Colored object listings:
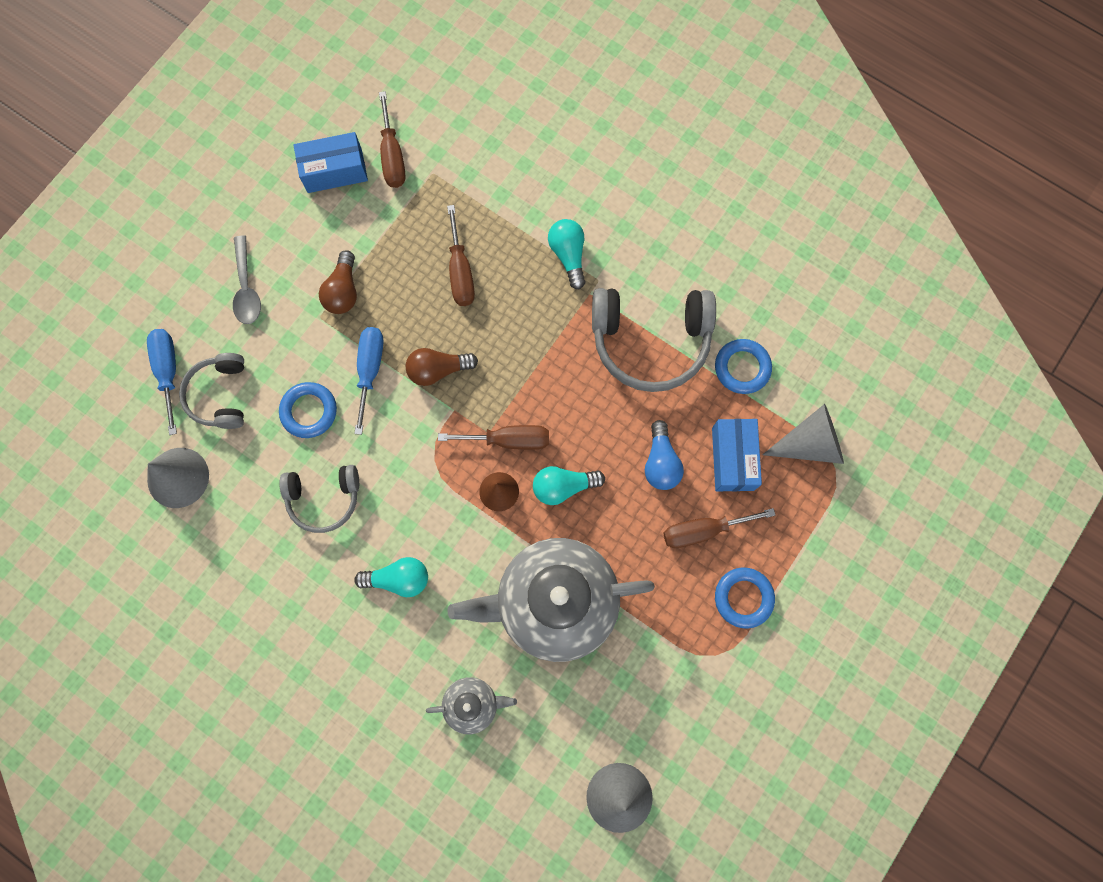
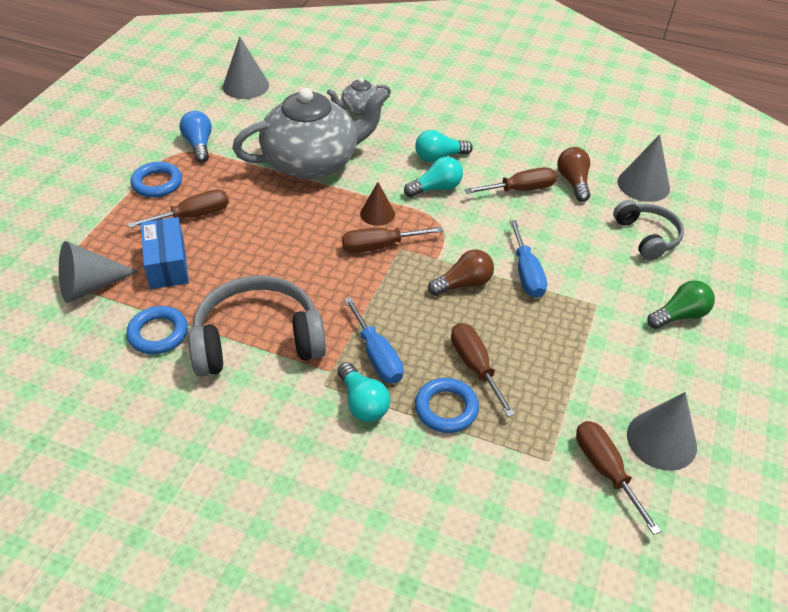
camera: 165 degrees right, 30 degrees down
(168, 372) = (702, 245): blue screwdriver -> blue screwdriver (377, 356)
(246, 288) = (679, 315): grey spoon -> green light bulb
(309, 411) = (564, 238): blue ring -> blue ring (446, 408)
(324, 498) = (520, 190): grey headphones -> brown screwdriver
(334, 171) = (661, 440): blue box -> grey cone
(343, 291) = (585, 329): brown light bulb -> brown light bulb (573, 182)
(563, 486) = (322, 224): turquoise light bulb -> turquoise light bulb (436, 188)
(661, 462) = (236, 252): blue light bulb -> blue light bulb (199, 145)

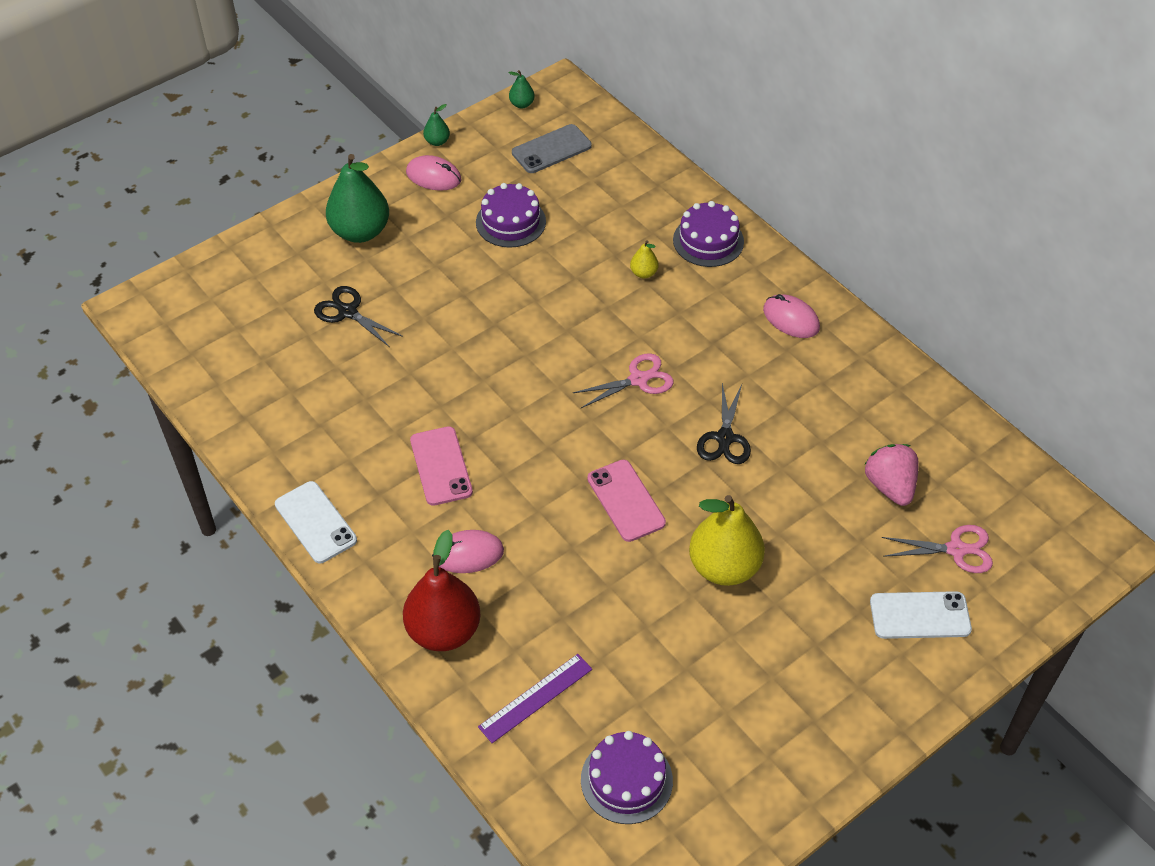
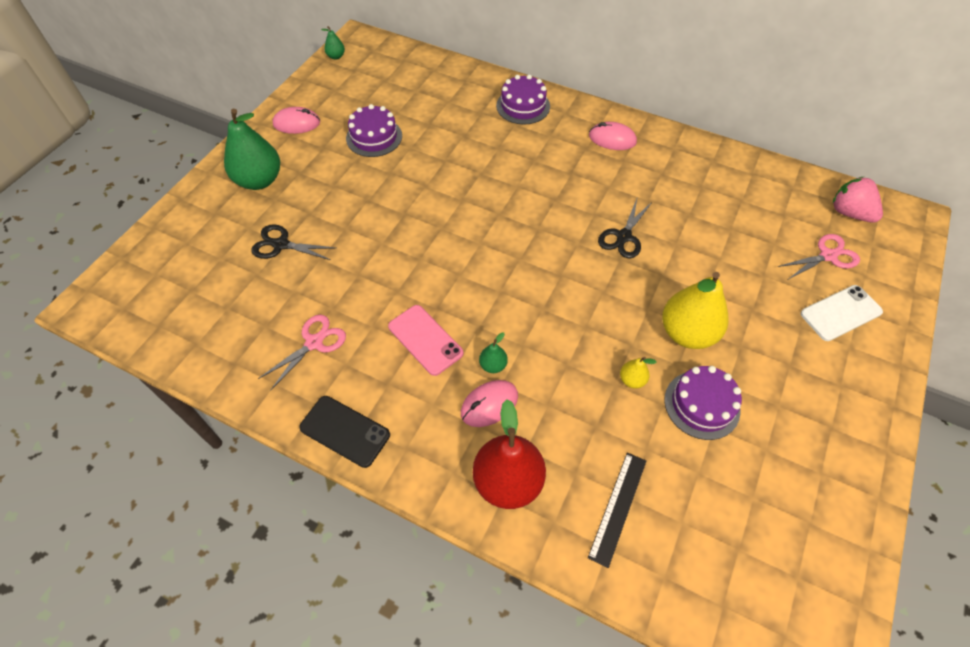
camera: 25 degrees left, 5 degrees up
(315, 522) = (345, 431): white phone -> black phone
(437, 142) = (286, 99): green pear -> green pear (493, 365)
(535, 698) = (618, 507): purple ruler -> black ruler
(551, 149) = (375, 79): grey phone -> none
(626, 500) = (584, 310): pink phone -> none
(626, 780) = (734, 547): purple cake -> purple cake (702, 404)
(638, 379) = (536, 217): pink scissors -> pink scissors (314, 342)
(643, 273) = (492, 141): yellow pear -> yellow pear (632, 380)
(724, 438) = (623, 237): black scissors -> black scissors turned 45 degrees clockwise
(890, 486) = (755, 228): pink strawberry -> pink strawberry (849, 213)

--

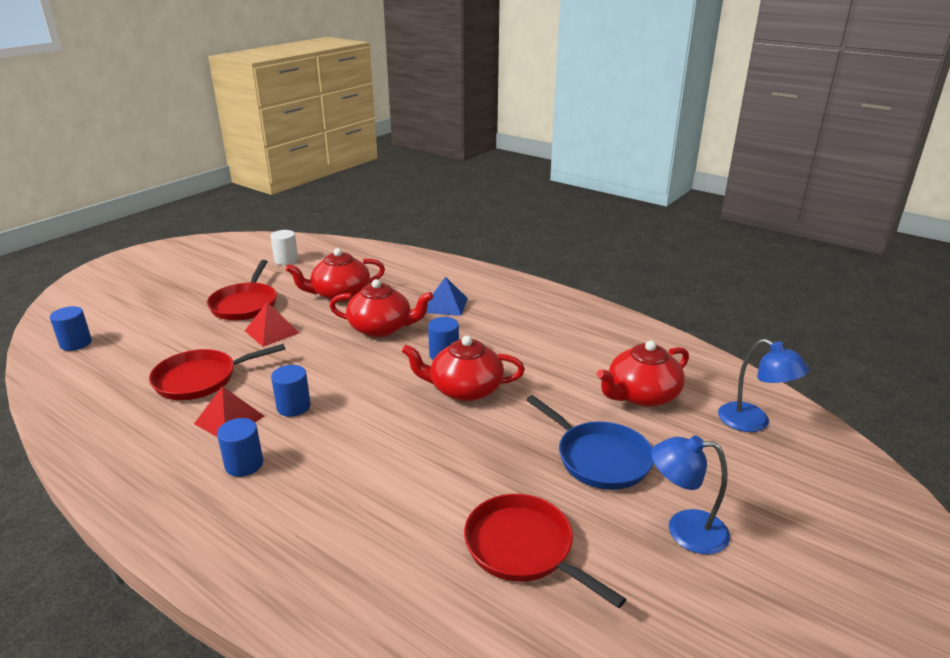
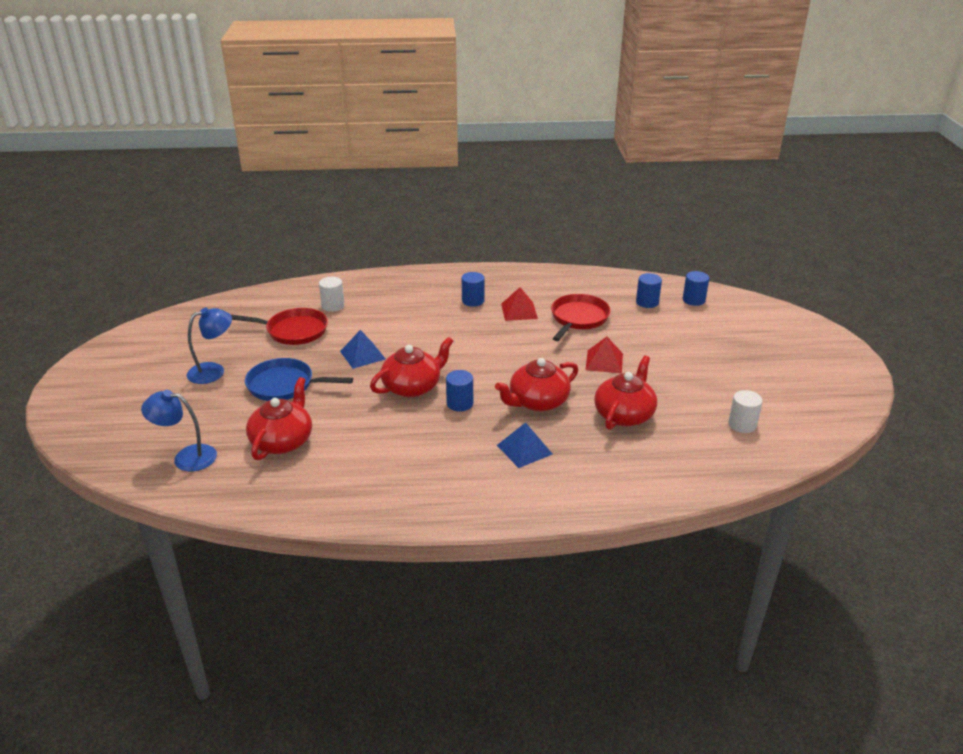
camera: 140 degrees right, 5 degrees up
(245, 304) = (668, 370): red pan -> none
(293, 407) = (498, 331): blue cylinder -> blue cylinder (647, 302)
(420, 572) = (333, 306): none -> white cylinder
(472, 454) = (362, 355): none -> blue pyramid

...

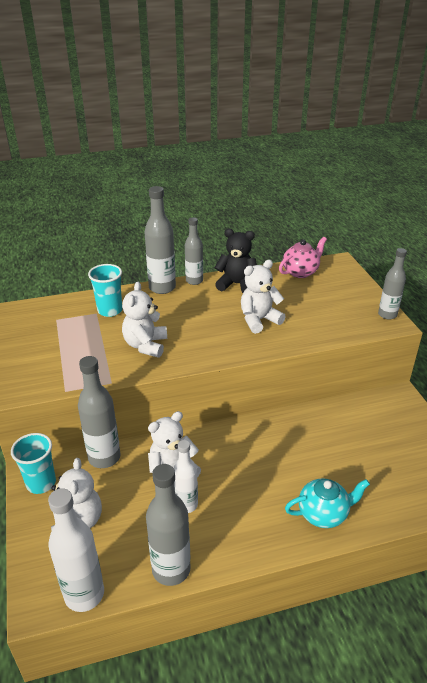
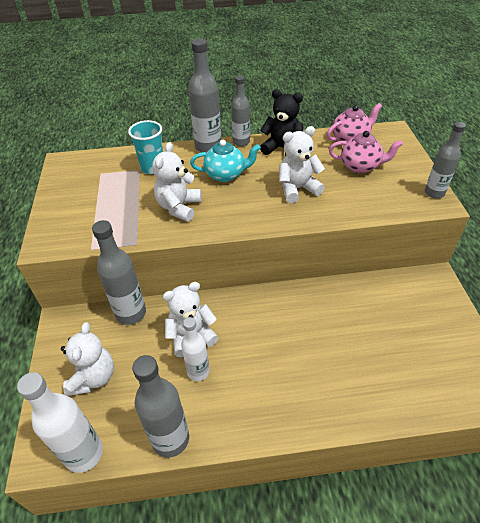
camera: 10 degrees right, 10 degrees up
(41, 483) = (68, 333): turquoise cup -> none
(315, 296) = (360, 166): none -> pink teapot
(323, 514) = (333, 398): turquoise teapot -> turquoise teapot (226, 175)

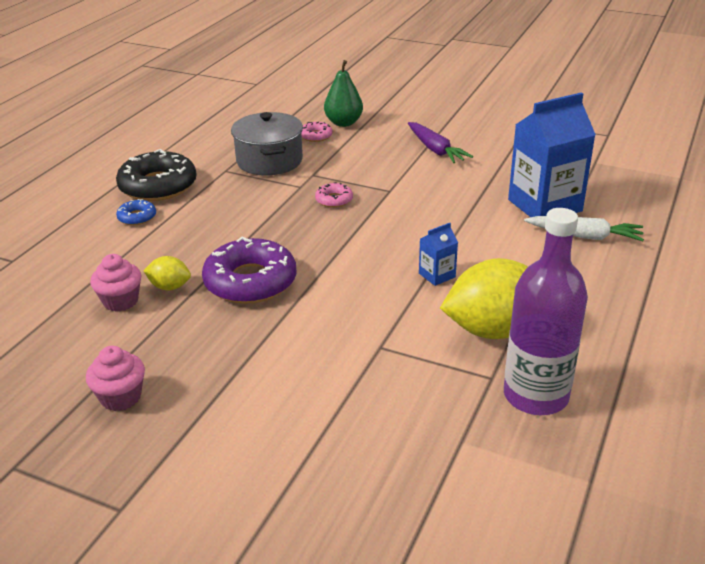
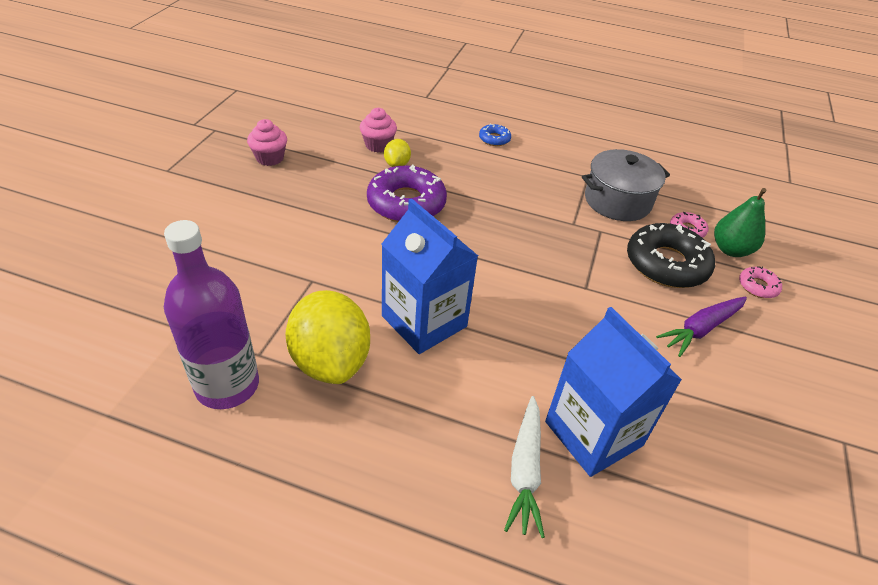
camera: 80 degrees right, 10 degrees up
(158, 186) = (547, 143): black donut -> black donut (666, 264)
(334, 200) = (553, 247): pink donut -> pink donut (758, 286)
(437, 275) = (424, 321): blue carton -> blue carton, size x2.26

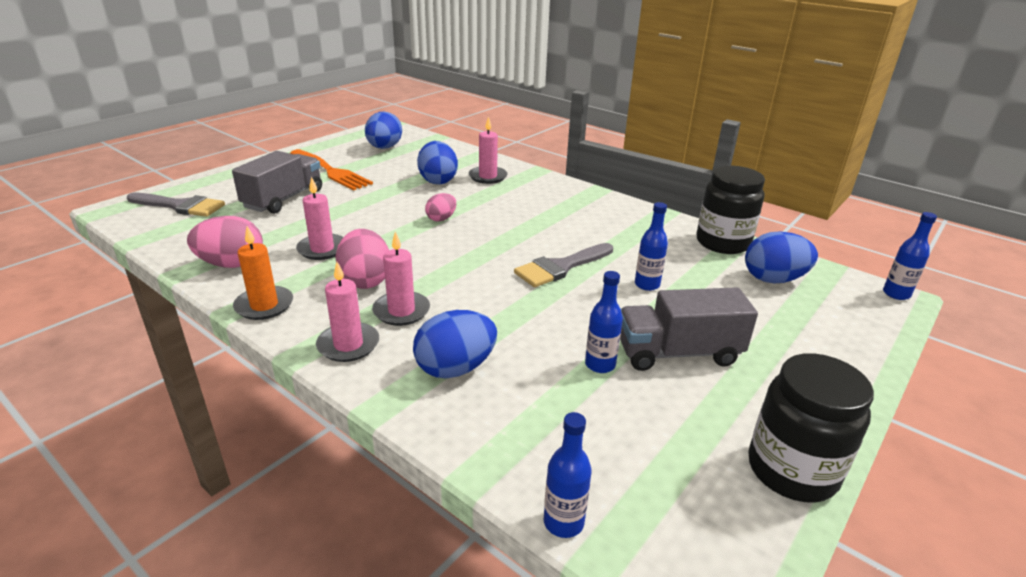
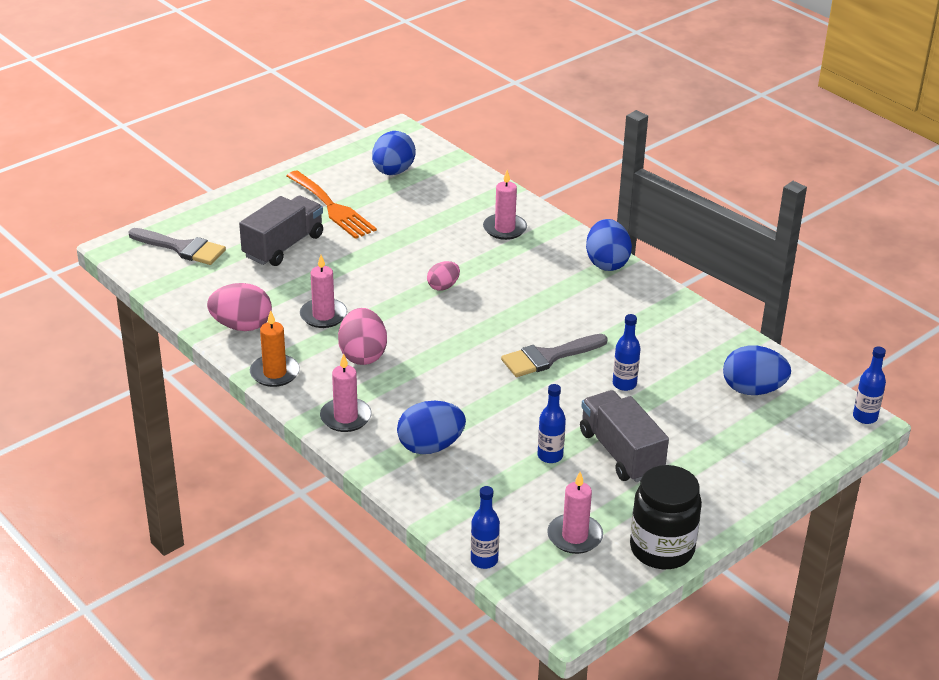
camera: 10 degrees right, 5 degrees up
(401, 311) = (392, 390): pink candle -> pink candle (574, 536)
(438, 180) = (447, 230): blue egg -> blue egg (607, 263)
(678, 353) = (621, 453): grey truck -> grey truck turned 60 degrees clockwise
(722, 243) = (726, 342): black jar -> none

- [Assignment]: The output should be exactly the lines above from the line containing "(438, 180) = (447, 230): blue" to the line containing "(722, 243) = (726, 342): black jar -> none", inclusive, with no other lines.

- [Solution for this problem]:
(438, 180) = (447, 230): blue egg -> blue egg (607, 263)
(678, 353) = (621, 453): grey truck -> grey truck turned 60 degrees clockwise
(722, 243) = (726, 342): black jar -> none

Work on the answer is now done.